** Assignment **
Those lines of the records that contain "pear" are to be located and copied.

** Extracted data **
= Beginning of Section =

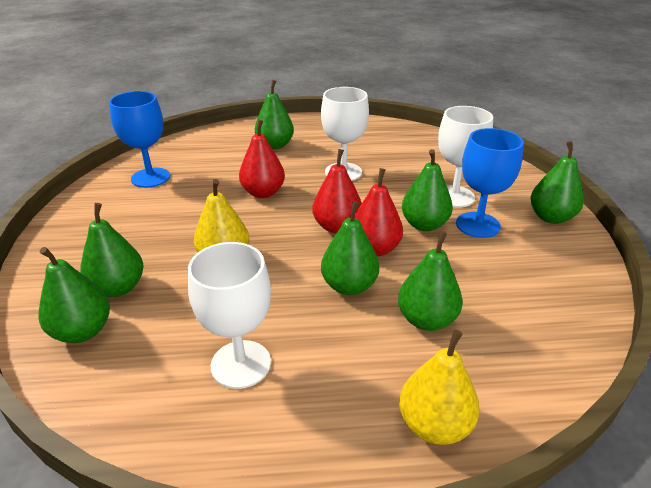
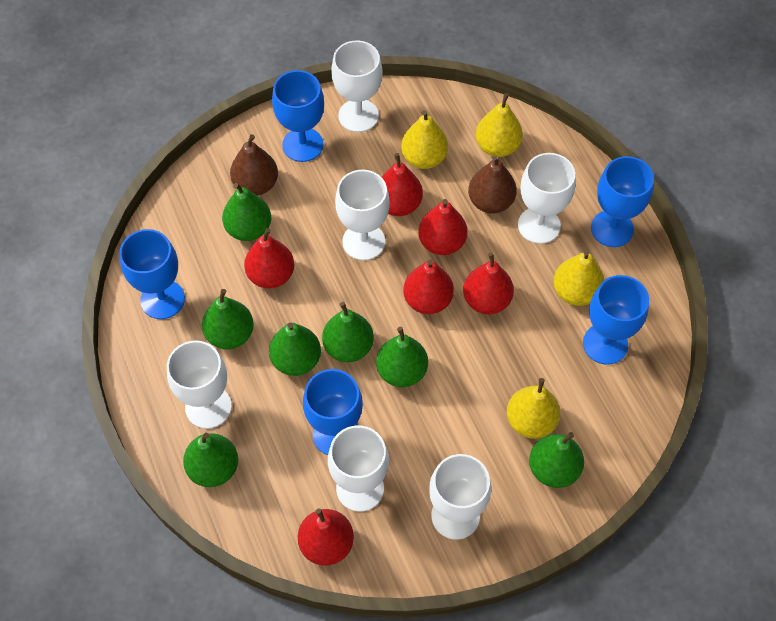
blue goblet: 2 -> 5
brown pear: 0 -> 2
red pear: 3 -> 6
white goblet: 3 -> 6
yellow pear: 2 -> 4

= End of Section =

** Solution below **
brown pear: 0 -> 2
red pear: 3 -> 6
yellow pear: 2 -> 4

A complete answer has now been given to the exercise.